**EXERCISE PROMPT:** If an entry holds a picture, drop the picture but restate the entry word for word.
··· MATERIAL TO PROCESS ···
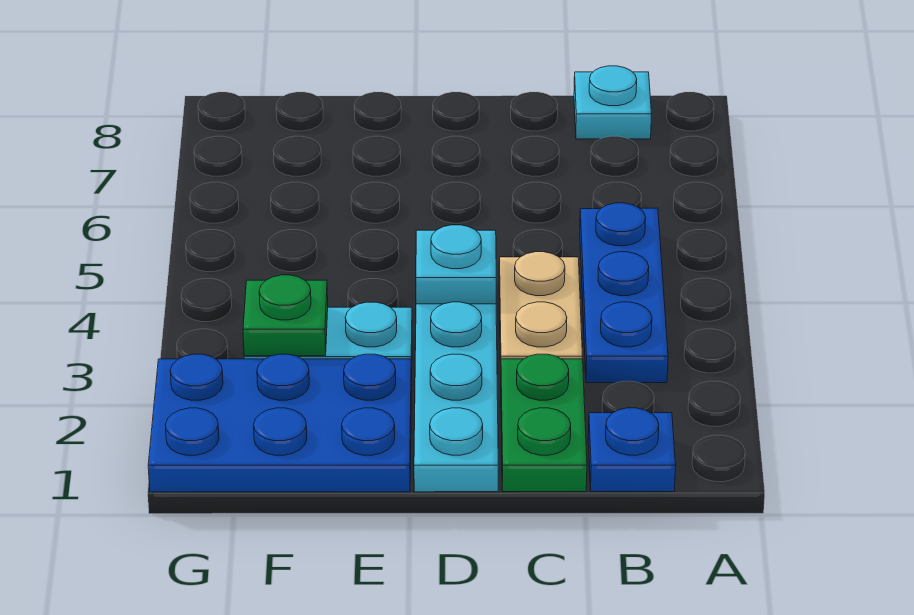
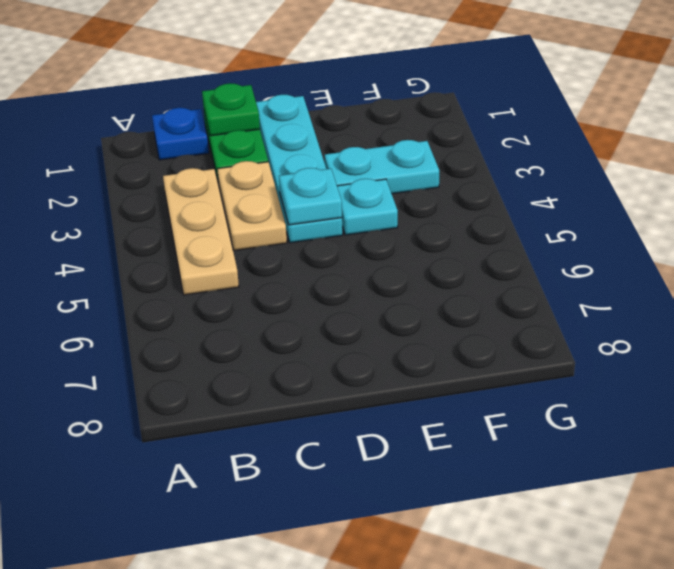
blue plate B3:B5 level 1 -> tan plate B3:B5 level 1
cyan plate B8 level 1 -> cyan plate E4 level 1
blue plate E1:G2 level 1 -> none
green plate F3 level 2 -> green plate C1 level 2

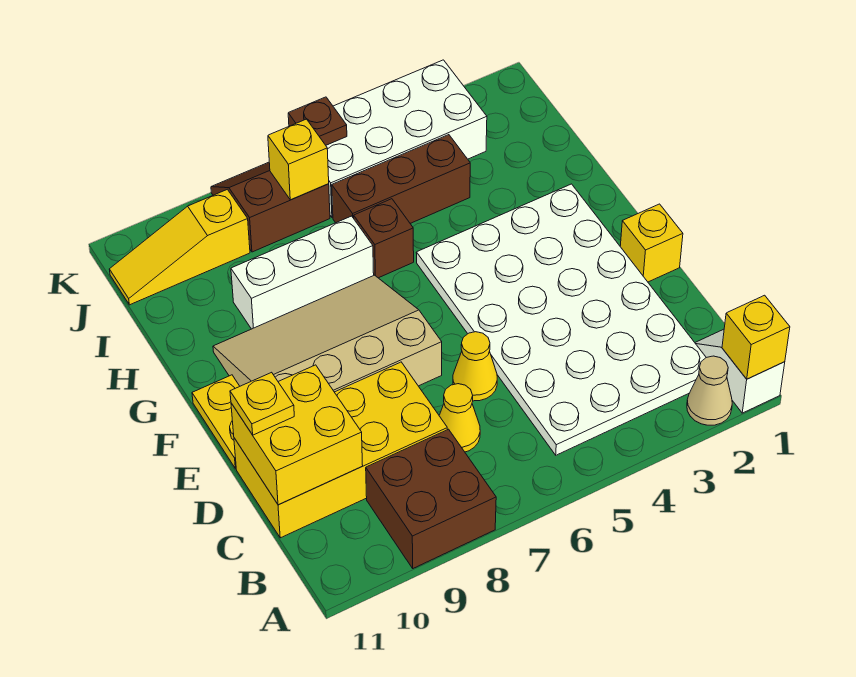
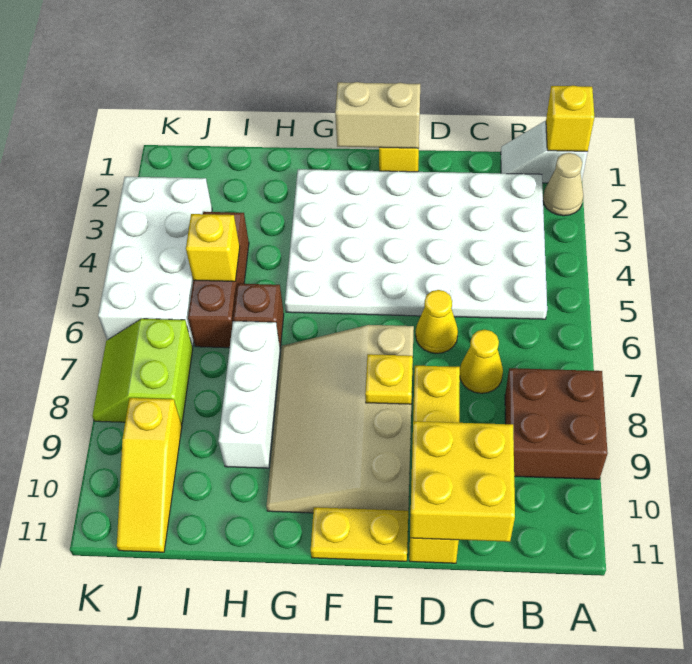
yellow brick C8:D11 level 1 -> yellow brick D8:D11 level 1
yellow plate D11 level 3 -> yellow plate E8 level 2
none -> tan brick E1:F1 level 2
brown slope J7:K8 level 1 top J -> lime slope J7:K8 level 1 top J
yellow brick J7 level 2 -> yellow brick I5 level 2
brown plate K6 level 2 -> none

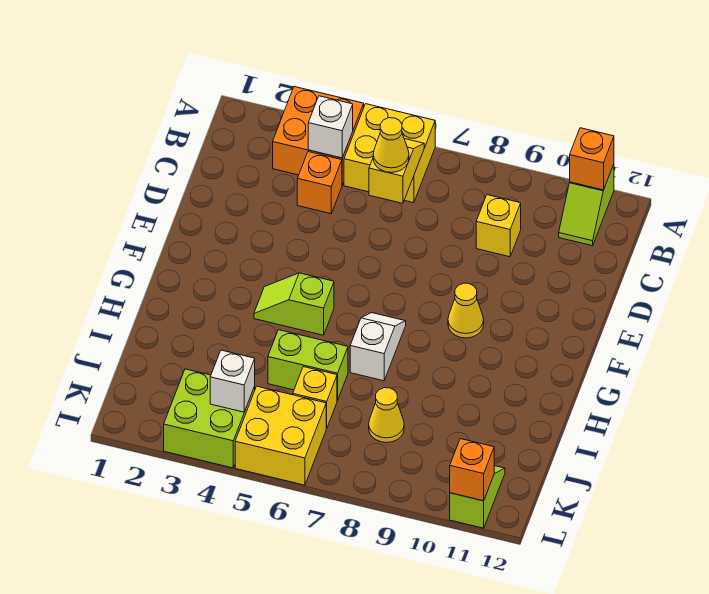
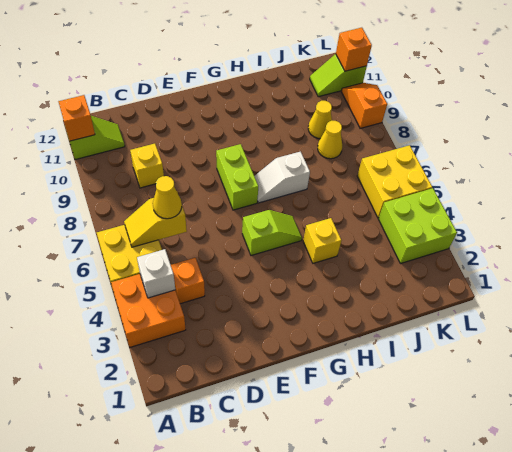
yellow cone F9 level 1 -> yellow cone J9 level 1
lime slope G4:G5 level 1 top 5 -> lime slope F5:G5 level 1 top F
lime brick I5:I6 level 1 -> lime brick F7:F8 level 1
yellow brick J6 level 1 -> yellow brick H4 level 1
white brick K4 level 2 -> none
none -> orange slope L9:L10 level 1 top 9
···
**TASK RESPONSE:**
blue plate B3:B5 level 1 -> tan plate B3:B5 level 1
cyan plate B8 level 1 -> cyan plate E4 level 1
blue plate E1:G2 level 1 -> none
green plate F3 level 2 -> green plate C1 level 2

yellow brick C8:D11 level 1 -> yellow brick D8:D11 level 1
yellow plate D11 level 3 -> yellow plate E8 level 2
none -> tan brick E1:F1 level 2
brown slope J7:K8 level 1 top J -> lime slope J7:K8 level 1 top J
yellow brick J7 level 2 -> yellow brick I5 level 2
brown plate K6 level 2 -> none

yellow cone F9 level 1 -> yellow cone J9 level 1
lime slope G4:G5 level 1 top 5 -> lime slope F5:G5 level 1 top F
lime brick I5:I6 level 1 -> lime brick F7:F8 level 1
yellow brick J6 level 1 -> yellow brick H4 level 1
white brick K4 level 2 -> none
none -> orange slope L9:L10 level 1 top 9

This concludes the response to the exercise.